■ STORED DATA
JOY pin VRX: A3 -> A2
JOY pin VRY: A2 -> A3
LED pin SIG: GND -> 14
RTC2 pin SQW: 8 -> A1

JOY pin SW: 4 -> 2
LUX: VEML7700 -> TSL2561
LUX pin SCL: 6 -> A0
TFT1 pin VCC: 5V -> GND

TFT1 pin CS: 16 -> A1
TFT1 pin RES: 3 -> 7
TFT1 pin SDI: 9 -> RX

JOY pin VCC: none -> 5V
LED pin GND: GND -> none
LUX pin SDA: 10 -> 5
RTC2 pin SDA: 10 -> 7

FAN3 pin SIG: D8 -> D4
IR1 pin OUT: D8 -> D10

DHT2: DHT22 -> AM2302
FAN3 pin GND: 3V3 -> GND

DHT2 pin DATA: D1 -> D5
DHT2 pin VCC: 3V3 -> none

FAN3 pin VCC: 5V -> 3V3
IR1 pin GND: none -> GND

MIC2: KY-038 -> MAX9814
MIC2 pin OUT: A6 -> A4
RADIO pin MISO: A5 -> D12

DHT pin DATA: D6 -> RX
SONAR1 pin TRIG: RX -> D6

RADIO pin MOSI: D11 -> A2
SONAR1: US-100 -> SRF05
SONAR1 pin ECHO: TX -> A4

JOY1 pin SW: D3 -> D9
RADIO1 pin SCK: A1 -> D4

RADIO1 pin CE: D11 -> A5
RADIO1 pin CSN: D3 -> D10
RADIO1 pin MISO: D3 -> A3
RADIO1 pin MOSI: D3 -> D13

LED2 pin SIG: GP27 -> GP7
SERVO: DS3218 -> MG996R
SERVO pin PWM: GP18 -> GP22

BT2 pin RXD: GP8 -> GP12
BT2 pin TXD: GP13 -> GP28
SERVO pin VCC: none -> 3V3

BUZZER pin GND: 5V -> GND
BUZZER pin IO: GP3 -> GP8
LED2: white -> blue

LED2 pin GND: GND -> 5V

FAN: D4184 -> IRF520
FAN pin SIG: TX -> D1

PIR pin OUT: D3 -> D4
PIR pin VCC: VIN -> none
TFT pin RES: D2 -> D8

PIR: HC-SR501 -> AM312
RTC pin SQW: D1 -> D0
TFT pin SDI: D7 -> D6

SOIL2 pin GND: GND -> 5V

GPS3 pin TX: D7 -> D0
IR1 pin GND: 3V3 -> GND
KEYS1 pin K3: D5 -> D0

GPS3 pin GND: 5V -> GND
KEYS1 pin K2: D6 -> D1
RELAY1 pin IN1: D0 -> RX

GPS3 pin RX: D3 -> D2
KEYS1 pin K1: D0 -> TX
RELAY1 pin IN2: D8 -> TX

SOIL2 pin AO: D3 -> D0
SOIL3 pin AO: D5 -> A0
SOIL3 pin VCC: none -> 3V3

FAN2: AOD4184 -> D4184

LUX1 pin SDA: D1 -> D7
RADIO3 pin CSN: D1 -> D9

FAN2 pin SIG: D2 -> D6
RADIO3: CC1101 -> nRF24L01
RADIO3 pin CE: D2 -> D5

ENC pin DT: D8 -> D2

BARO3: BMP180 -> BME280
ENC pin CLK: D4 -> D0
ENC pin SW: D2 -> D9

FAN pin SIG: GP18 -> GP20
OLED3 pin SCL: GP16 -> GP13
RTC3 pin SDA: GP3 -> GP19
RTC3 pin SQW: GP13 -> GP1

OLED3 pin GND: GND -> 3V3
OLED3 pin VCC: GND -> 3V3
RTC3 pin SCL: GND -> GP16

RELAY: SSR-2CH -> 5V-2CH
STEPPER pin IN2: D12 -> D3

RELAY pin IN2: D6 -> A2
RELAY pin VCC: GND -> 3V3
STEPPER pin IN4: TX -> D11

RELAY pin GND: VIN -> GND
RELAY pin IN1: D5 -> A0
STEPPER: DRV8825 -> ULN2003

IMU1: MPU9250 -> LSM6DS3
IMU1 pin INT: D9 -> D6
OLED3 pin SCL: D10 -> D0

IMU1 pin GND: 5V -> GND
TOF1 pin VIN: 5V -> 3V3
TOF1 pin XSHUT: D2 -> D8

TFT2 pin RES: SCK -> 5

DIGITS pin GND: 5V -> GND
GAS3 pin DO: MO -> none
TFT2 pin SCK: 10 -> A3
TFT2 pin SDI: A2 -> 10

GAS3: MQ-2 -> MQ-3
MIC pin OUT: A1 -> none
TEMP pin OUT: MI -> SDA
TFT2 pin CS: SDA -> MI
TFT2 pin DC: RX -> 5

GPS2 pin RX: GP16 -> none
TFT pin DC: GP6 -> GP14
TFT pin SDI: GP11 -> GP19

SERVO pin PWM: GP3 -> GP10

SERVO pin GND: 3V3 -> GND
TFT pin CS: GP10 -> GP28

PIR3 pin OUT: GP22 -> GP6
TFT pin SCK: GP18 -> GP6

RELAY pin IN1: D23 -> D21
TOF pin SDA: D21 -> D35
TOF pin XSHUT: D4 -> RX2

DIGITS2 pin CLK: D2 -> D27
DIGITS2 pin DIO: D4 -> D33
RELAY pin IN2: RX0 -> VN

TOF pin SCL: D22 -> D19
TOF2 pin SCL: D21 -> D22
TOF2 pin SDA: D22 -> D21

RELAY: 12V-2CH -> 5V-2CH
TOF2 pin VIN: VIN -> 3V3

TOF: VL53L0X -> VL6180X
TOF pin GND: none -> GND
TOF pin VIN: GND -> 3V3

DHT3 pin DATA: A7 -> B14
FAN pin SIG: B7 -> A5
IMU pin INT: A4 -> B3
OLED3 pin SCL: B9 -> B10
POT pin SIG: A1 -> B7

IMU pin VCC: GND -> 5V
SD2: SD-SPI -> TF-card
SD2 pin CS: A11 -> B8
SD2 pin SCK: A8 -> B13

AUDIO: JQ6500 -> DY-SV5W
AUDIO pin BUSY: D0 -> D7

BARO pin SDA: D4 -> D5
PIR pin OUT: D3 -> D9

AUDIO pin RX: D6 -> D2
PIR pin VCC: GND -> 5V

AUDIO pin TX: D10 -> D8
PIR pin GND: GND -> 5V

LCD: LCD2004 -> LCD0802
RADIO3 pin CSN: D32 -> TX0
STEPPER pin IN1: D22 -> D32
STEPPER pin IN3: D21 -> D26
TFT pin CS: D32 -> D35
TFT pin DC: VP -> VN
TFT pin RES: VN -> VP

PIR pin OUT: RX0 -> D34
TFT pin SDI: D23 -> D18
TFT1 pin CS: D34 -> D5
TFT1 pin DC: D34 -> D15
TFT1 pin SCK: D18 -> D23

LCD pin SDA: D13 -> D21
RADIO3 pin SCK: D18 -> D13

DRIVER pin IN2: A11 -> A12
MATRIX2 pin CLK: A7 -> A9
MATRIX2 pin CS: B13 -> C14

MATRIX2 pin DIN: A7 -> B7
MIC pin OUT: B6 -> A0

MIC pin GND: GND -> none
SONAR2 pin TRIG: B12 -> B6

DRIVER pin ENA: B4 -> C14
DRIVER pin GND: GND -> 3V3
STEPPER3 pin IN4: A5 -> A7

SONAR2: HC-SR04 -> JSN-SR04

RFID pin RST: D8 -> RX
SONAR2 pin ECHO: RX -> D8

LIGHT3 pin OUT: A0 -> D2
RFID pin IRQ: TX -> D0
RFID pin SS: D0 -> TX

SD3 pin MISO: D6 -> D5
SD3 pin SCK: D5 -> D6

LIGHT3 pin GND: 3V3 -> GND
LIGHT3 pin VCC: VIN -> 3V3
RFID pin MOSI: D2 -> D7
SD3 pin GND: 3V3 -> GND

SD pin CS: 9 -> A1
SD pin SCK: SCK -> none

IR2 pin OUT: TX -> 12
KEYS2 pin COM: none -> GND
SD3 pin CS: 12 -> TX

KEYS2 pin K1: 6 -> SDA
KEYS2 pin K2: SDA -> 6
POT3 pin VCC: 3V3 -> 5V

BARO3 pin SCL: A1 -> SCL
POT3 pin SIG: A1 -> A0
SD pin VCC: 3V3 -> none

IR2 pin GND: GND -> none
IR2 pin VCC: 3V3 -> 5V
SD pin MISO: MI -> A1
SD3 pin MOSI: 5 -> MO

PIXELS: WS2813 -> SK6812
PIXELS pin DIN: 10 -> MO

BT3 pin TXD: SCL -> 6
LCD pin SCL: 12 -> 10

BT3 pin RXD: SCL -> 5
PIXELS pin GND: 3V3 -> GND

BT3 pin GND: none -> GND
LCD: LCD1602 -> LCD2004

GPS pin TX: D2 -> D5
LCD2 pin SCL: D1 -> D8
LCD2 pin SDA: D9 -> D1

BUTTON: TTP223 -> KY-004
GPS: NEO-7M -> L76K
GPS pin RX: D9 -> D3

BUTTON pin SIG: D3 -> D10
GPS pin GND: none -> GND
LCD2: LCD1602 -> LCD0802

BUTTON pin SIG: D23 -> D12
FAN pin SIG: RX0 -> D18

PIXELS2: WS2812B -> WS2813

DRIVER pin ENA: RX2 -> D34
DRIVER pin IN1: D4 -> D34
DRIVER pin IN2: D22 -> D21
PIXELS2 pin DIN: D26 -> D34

■ EXERCISE PROMPT
The reply should consist solely of the lines of the data, exact, from the opening line through the line with "DHT2 pin DATA: D1 -> D5", inclusive.

■ TASK ANSWER
JOY pin VRX: A3 -> A2
JOY pin VRY: A2 -> A3
LED pin SIG: GND -> 14
RTC2 pin SQW: 8 -> A1

JOY pin SW: 4 -> 2
LUX: VEML7700 -> TSL2561
LUX pin SCL: 6 -> A0
TFT1 pin VCC: 5V -> GND

TFT1 pin CS: 16 -> A1
TFT1 pin RES: 3 -> 7
TFT1 pin SDI: 9 -> RX

JOY pin VCC: none -> 5V
LED pin GND: GND -> none
LUX pin SDA: 10 -> 5
RTC2 pin SDA: 10 -> 7

FAN3 pin SIG: D8 -> D4
IR1 pin OUT: D8 -> D10

DHT2: DHT22 -> AM2302
FAN3 pin GND: 3V3 -> GND

DHT2 pin DATA: D1 -> D5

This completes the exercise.